§ **SHORT EXERCISE**
Return every line of the data that contains the string "number", with case taken into account.

§ **MATERIAL PROVIDED**
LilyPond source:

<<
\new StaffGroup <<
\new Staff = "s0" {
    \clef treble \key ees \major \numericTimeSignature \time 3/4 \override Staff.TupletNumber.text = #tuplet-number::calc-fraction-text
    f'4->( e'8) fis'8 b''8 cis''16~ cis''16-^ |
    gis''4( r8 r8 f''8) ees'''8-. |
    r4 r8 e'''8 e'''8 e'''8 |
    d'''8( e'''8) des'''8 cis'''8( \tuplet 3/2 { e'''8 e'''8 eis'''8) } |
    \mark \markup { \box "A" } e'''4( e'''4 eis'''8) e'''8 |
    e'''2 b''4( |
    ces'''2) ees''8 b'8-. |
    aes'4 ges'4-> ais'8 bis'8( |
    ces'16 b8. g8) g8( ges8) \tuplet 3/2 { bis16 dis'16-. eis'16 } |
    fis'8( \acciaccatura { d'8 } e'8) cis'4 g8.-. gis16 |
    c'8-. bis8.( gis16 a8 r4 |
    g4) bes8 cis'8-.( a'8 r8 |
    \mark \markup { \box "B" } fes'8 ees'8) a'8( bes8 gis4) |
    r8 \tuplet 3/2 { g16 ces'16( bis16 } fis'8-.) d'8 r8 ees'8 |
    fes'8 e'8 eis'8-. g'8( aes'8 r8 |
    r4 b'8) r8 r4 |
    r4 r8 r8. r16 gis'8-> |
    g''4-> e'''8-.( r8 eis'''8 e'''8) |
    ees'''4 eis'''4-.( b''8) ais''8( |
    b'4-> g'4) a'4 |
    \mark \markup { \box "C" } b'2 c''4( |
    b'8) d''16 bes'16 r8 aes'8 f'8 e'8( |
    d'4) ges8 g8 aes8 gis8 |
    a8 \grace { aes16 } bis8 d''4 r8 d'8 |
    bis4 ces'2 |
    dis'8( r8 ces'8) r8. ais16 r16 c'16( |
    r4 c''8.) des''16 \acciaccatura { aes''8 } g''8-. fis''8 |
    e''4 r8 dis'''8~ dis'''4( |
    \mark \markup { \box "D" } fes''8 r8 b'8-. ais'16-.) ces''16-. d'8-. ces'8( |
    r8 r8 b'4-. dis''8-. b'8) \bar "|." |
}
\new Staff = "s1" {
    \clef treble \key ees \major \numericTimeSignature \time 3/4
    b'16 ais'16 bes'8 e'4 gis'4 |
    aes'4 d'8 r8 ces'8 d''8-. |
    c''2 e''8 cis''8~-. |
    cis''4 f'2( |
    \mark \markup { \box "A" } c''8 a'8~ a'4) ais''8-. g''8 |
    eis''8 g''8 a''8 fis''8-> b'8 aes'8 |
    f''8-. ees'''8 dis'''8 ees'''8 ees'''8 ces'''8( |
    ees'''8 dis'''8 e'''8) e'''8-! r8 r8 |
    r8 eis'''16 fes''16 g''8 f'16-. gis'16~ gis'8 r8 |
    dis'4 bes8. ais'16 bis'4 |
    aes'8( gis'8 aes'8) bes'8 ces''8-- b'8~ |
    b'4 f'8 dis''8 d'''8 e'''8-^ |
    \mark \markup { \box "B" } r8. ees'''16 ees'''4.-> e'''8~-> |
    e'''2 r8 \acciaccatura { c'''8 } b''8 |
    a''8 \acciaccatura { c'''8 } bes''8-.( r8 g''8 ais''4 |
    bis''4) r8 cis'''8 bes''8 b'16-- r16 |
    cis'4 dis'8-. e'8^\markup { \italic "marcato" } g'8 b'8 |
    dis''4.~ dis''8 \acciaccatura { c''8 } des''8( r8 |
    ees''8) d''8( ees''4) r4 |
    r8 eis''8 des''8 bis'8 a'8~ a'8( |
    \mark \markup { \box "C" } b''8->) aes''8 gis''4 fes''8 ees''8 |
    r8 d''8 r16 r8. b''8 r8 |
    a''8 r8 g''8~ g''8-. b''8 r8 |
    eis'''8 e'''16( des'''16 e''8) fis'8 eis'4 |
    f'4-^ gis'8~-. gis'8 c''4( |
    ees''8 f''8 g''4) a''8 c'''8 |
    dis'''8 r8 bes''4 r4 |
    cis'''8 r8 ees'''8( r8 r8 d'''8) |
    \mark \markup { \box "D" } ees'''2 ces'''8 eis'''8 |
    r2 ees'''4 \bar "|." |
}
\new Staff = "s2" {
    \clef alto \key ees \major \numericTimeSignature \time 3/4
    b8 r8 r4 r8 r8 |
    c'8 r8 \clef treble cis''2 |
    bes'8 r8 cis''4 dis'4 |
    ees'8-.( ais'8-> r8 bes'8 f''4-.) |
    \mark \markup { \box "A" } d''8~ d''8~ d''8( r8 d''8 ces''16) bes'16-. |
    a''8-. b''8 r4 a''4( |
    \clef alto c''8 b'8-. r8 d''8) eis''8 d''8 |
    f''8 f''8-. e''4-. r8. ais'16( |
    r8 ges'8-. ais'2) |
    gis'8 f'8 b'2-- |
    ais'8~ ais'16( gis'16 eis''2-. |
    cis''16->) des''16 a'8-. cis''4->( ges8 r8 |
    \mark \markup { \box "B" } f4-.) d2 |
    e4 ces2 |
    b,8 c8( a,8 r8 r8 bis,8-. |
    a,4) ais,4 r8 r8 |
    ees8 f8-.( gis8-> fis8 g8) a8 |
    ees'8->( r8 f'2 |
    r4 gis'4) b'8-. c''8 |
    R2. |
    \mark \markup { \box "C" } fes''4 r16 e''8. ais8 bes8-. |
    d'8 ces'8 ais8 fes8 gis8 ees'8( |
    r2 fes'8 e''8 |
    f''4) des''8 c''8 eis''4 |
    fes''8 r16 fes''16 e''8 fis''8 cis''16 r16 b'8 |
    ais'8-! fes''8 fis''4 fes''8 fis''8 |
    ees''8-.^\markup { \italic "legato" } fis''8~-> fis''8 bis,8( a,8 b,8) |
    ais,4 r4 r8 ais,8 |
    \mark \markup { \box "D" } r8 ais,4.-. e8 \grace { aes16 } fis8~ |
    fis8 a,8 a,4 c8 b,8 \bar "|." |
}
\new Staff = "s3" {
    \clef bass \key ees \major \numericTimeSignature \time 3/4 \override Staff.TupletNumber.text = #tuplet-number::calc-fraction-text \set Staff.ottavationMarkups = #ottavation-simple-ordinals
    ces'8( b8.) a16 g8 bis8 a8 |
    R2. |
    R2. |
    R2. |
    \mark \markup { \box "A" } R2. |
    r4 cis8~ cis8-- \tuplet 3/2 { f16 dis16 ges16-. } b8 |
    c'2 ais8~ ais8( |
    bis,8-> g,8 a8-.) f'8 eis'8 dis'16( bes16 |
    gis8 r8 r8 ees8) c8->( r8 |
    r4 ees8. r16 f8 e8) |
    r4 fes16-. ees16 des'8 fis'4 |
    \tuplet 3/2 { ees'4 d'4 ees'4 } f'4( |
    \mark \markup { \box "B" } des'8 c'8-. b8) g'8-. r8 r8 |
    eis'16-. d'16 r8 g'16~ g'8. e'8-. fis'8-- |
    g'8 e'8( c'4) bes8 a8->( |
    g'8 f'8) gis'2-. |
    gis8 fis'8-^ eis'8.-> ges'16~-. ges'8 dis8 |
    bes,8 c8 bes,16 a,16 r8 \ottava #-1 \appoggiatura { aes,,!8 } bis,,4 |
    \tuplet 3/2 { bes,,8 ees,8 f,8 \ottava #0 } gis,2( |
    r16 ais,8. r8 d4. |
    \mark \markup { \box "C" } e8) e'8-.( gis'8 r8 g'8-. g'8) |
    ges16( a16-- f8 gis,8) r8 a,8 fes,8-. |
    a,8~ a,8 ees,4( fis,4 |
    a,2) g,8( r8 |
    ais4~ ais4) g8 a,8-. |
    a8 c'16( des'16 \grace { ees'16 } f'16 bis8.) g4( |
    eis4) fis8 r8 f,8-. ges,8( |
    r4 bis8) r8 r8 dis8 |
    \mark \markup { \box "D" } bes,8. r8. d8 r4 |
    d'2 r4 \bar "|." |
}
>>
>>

§ **SOLUTION TO THIS PROBLEM**
    \clef treble \key ees \major \numericTimeSignature \time 3/4 \override Staff.TupletNumber.text = #tuplet-number::calc-fraction-text
    \clef bass \key ees \major \numericTimeSignature \time 3/4 \override Staff.TupletNumber.text = #tuplet-number::calc-fraction-text \set Staff.ottavationMarkups = #ottavation-simple-ordinals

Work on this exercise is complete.